Source data =
○ ○ ○ ○
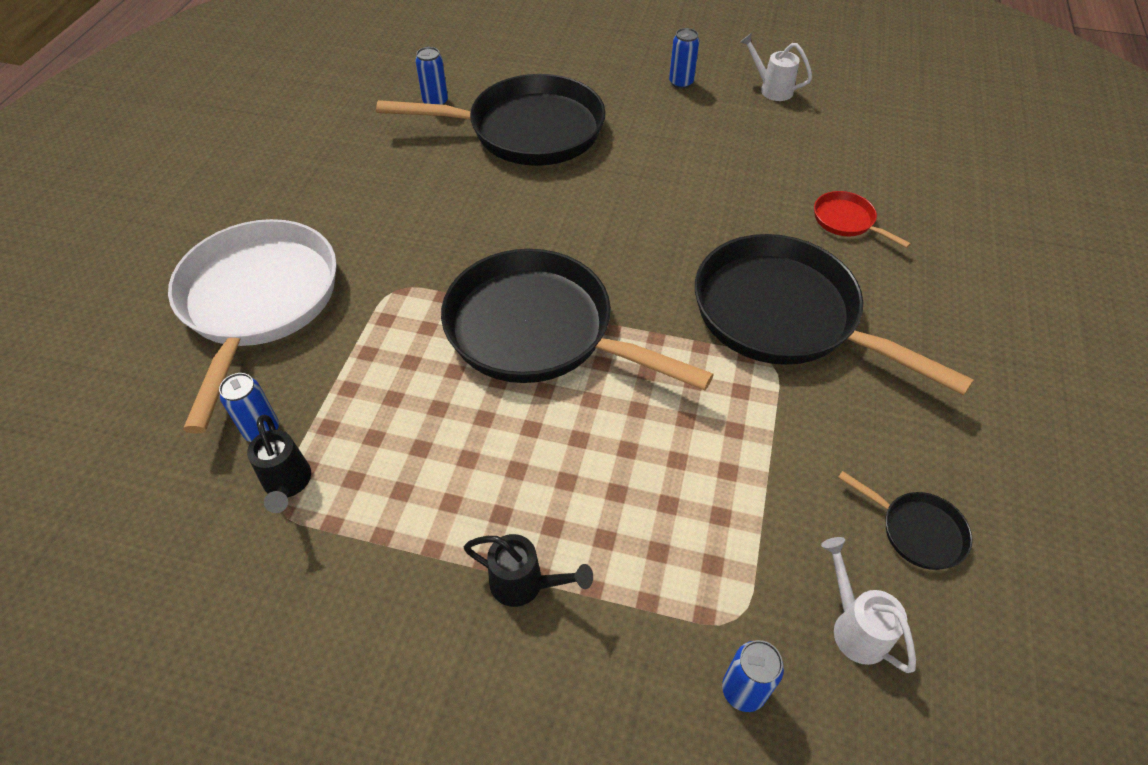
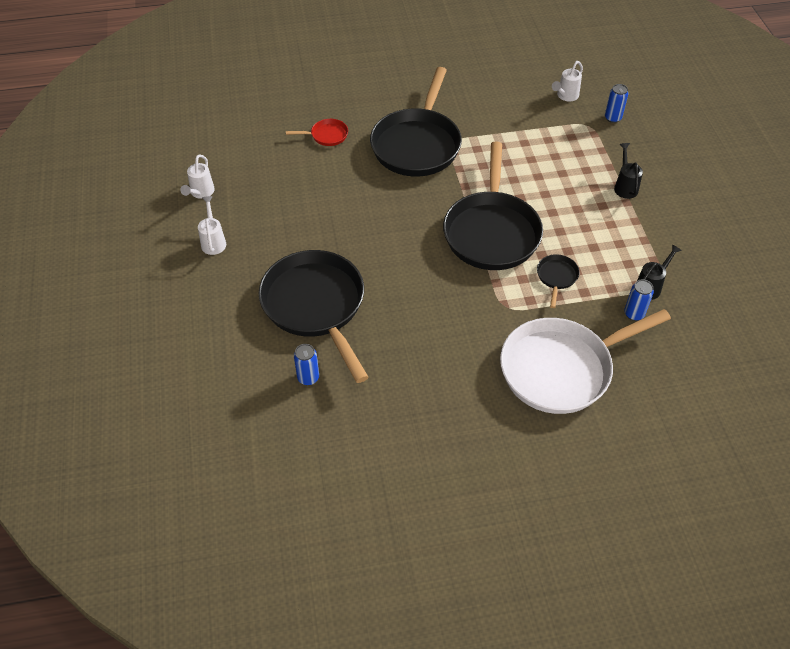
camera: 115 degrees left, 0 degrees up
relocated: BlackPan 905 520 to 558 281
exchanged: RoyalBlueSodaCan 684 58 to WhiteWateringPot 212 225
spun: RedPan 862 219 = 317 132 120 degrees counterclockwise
○ ○ ○ ○
Problem to work on =
Retype the data above exactly; pictures are not part of the copy.

Written response =
camera: 115 degrees left, 0 degrees up
relocated: BlackPan 905 520 to 558 281
exchanged: RoyalBlueSodaCan 684 58 to WhiteWateringPot 212 225
spun: RedPan 862 219 = 317 132 120 degrees counterclockwise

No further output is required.